Saved data entries:
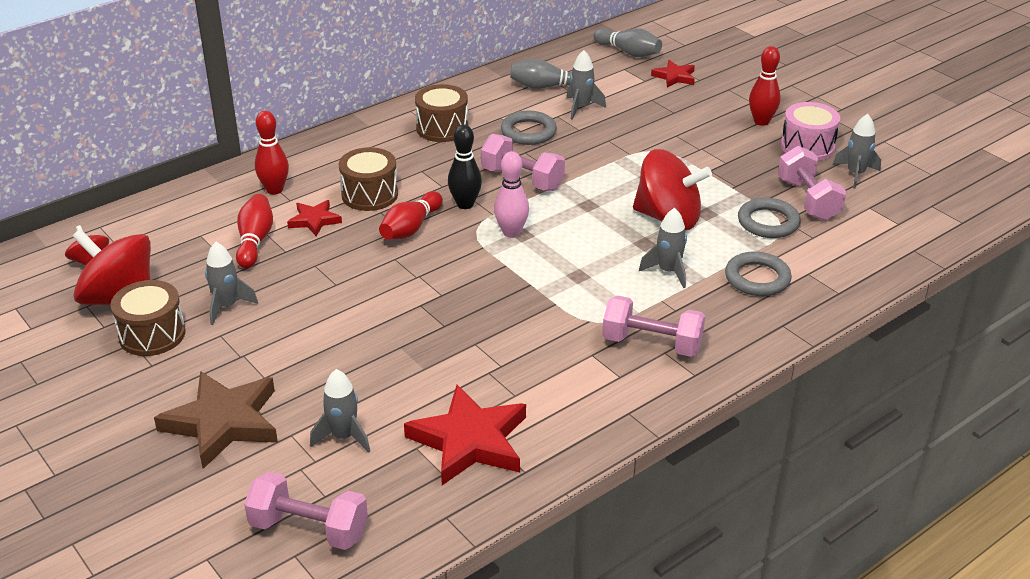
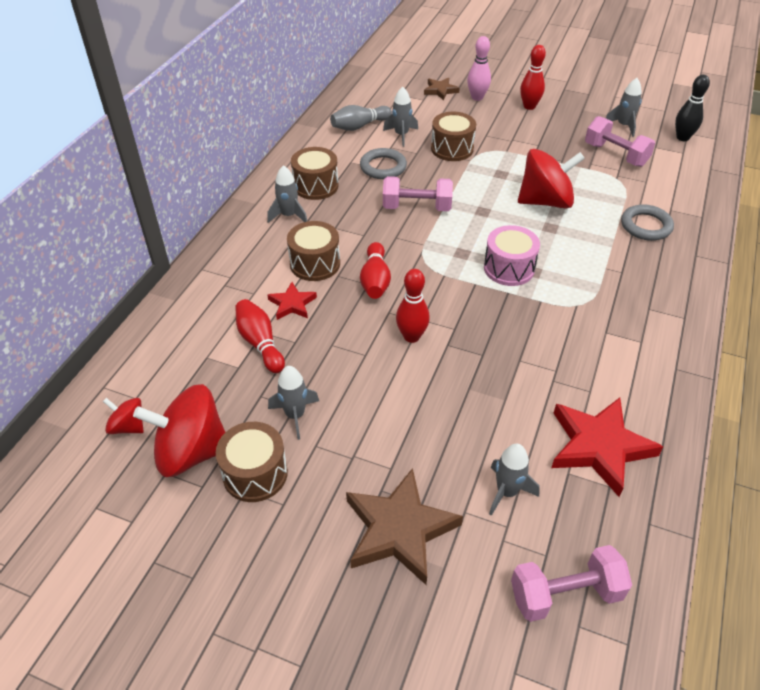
camera: 30 degrees left, 10 degrees up
(274, 190) = (231, 289): red bowling pin -> red bowling pin (411, 336)
(465, 204) = (396, 244): black bowling pin -> black bowling pin (682, 138)
(511, 232) = (452, 255): pink bowling pin -> pink bowling pin (477, 97)
(622, 137) = (452, 149): none -> brown drum
(628, 52) = (390, 81): grey bowling pin -> none
(652, 344) = (635, 306): pink dumbbell -> none
(668, 271) = (587, 243): grey rocket -> grey rocket (289, 216)
(674, 77) = (440, 90): red star -> brown star
(768, 222) = (609, 181): grey ring -> none
(807, 147) = (575, 116): pink drum -> pink drum (509, 268)

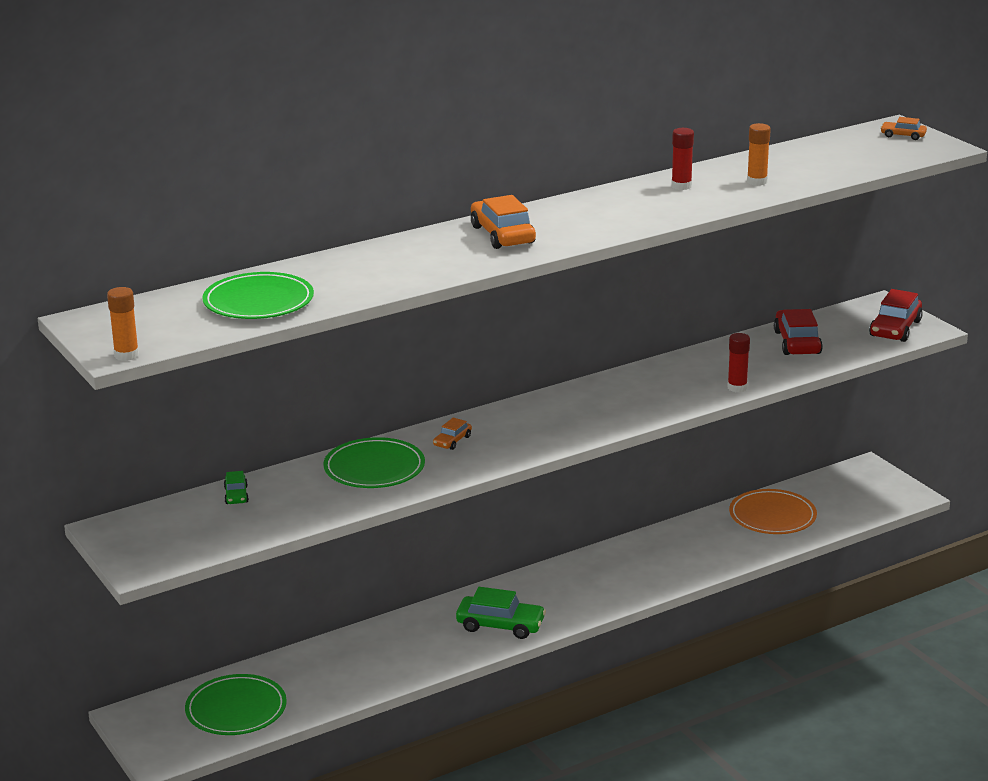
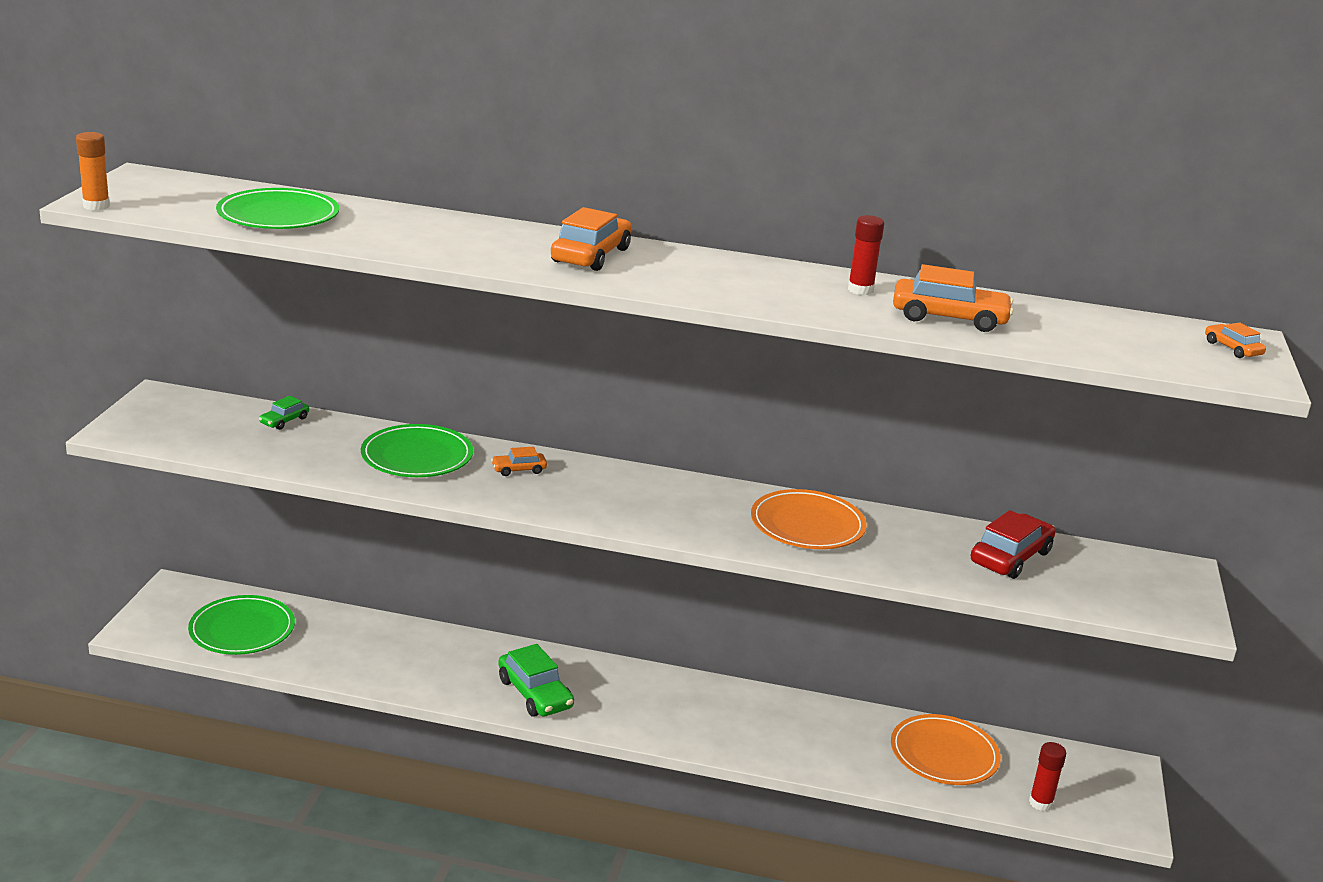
camera: 40 degrees right, 0 degrees up
(671, 382) = (807, 525): none -> orange plate
(737, 388) = (862, 563): red glue stick -> red glue stick (1040, 803)
(757, 182) = (949, 318): orange glue stick -> orange car
(895, 328) = (1152, 600): red car -> none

**What to work on**: For this exercise, return every entry verbatim and omit all pictures.

**Reply to the task**:
camera: 30 degrees left, 10 degrees up
(274, 190) = (231, 289): red bowling pin -> red bowling pin (411, 336)
(465, 204) = (396, 244): black bowling pin -> black bowling pin (682, 138)
(511, 232) = (452, 255): pink bowling pin -> pink bowling pin (477, 97)
(622, 137) = (452, 149): none -> brown drum
(628, 52) = (390, 81): grey bowling pin -> none
(652, 344) = (635, 306): pink dumbbell -> none
(668, 271) = (587, 243): grey rocket -> grey rocket (289, 216)
(674, 77) = (440, 90): red star -> brown star
(768, 222) = (609, 181): grey ring -> none
(807, 147) = (575, 116): pink drum -> pink drum (509, 268)

camera: 40 degrees right, 0 degrees up
(671, 382) = (807, 525): none -> orange plate
(737, 388) = (862, 563): red glue stick -> red glue stick (1040, 803)
(757, 182) = (949, 318): orange glue stick -> orange car
(895, 328) = (1152, 600): red car -> none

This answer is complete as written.